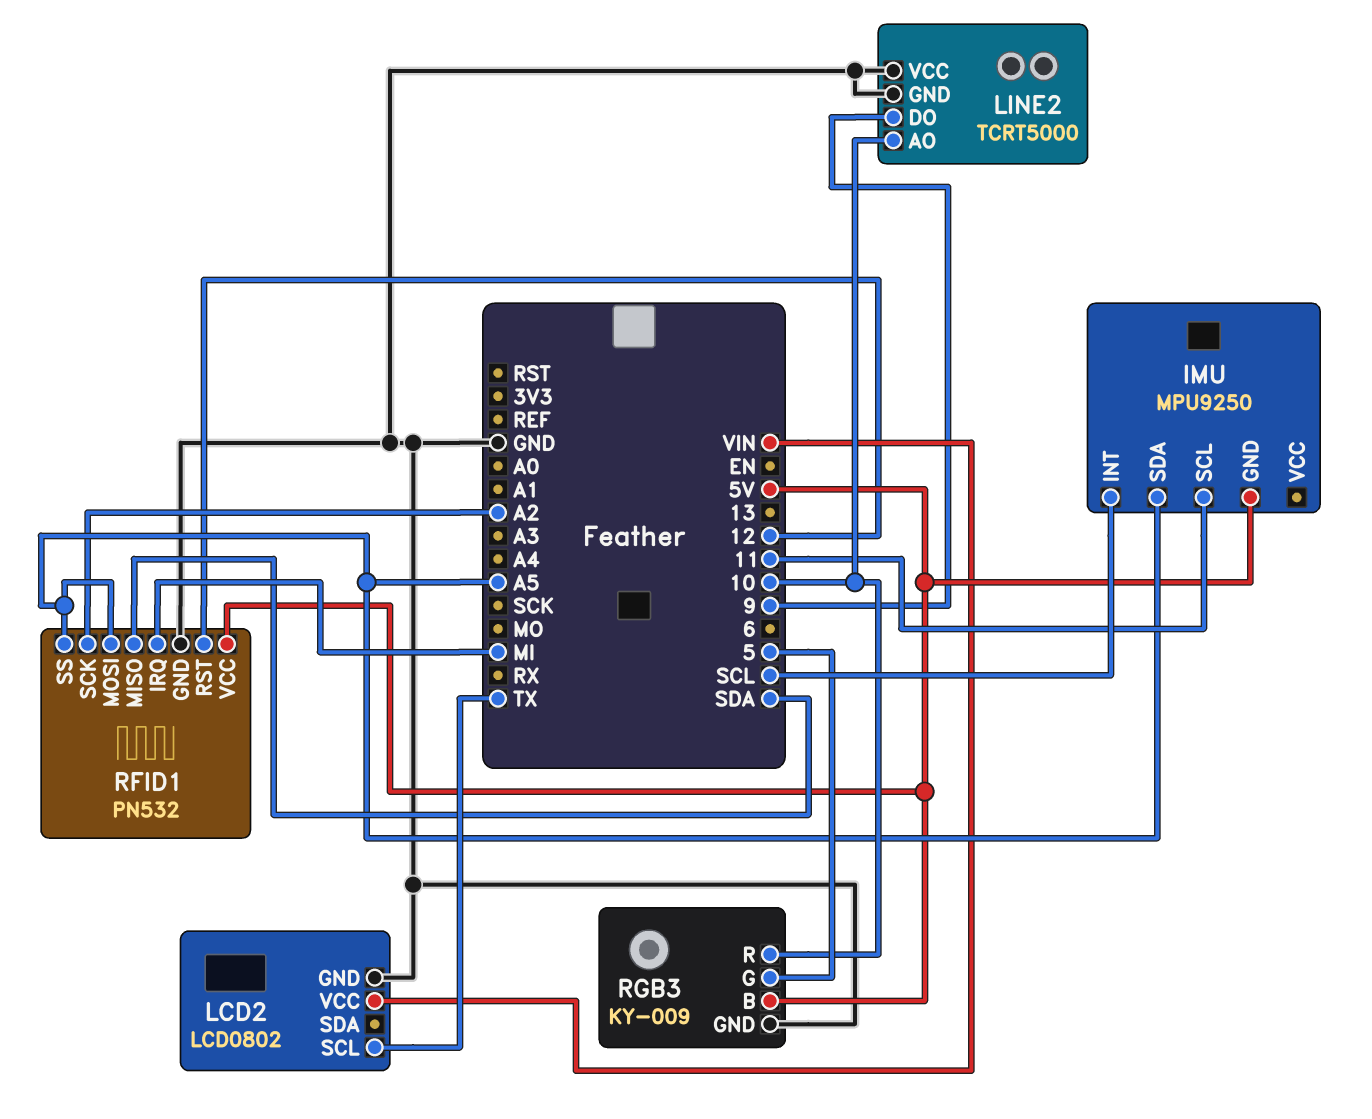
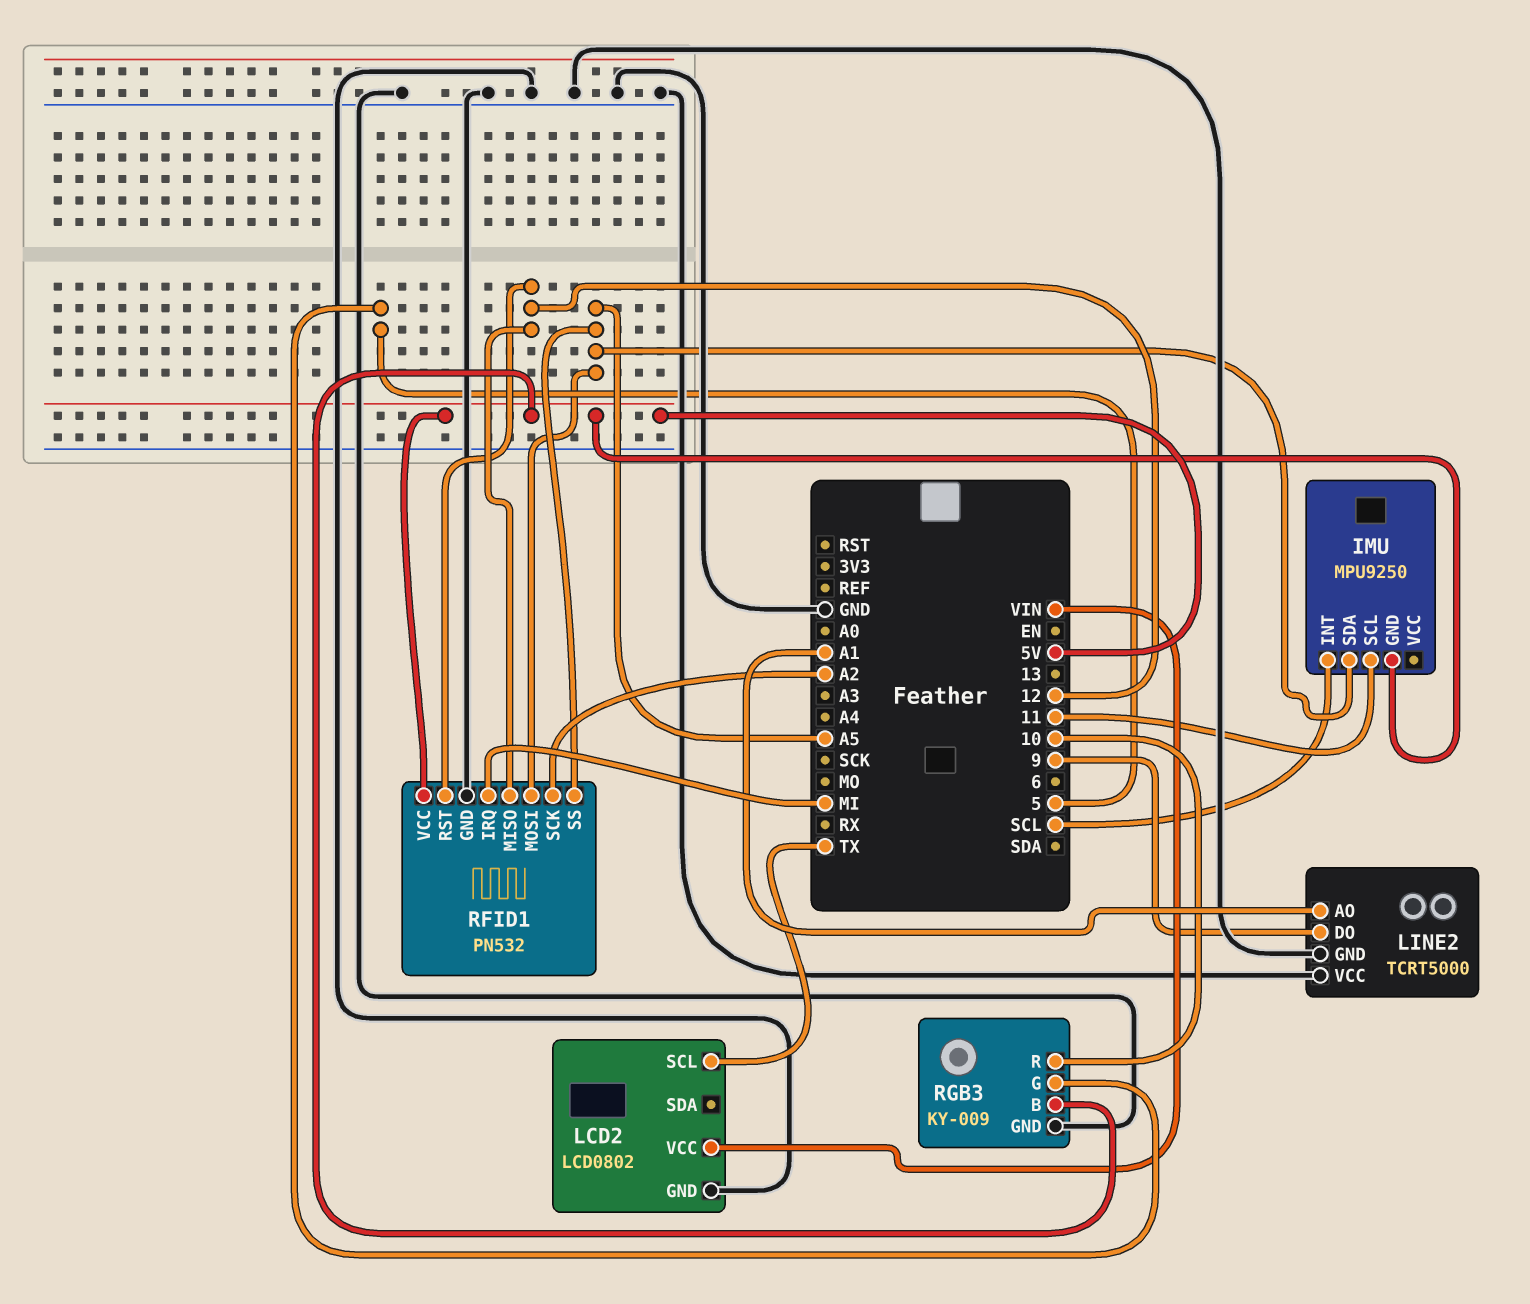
LINE2 pin AO: 10 -> A1
RFID1 pin MISO: SDA -> 12

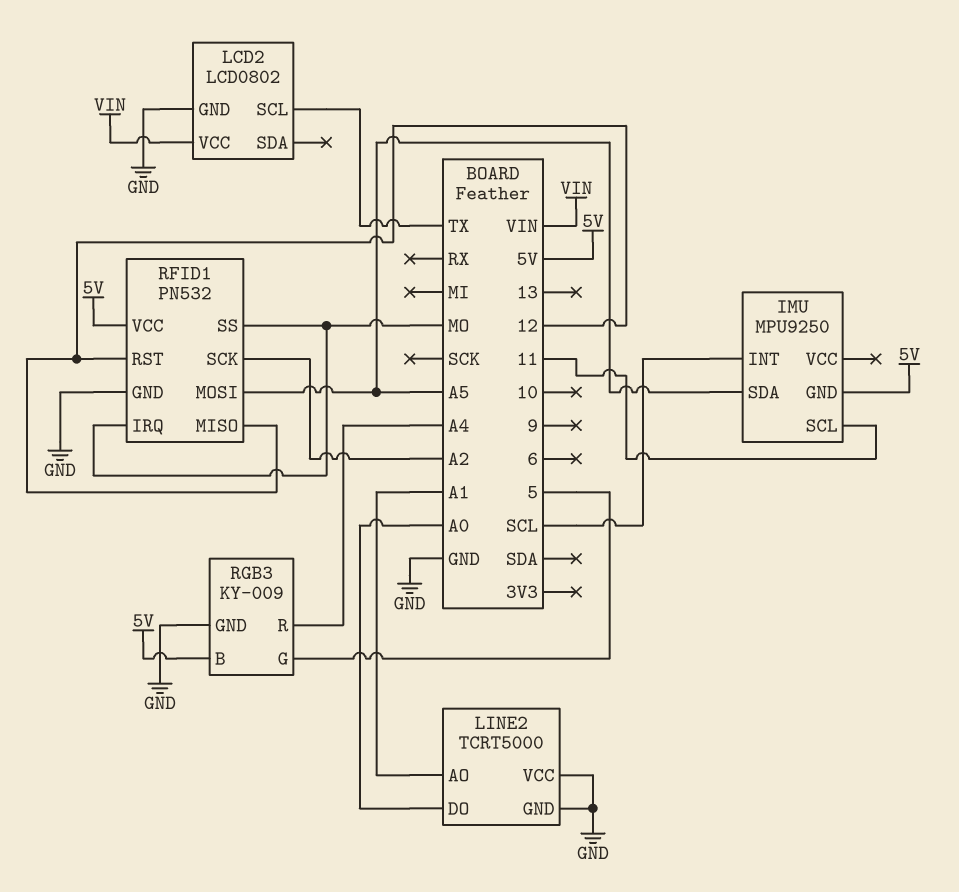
LINE2 pin DO: 9 -> A0
RFID1 pin IRQ: MI -> MO
RFID1 pin SS: A5 -> MO
RGB3 pin R: 10 -> A4

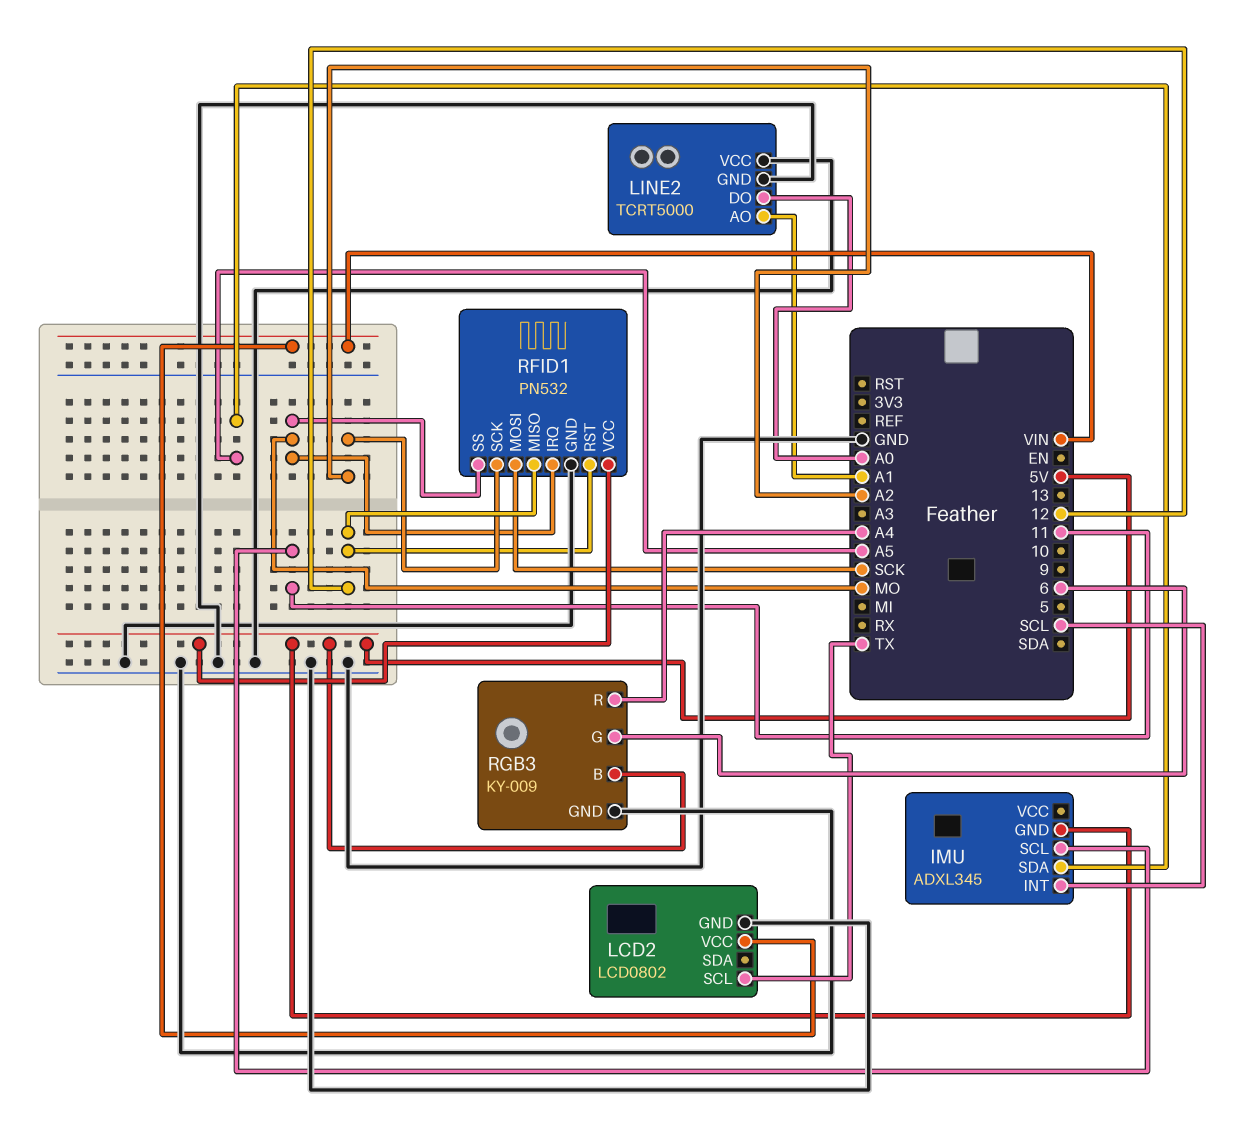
IMU: MPU9250 -> ADXL345
RFID1 pin MOSI: A5 -> SCK
RGB3 pin G: 5 -> 6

════════════════

Return exactly the lines that begin with the one containing "LINE2 pin DO: 9 -> A0" and end with the final line of the data above; include no pictures.

Answer for the task:
LINE2 pin DO: 9 -> A0
RFID1 pin IRQ: MI -> MO
RFID1 pin SS: A5 -> MO
RGB3 pin R: 10 -> A4

IMU: MPU9250 -> ADXL345
RFID1 pin MOSI: A5 -> SCK
RGB3 pin G: 5 -> 6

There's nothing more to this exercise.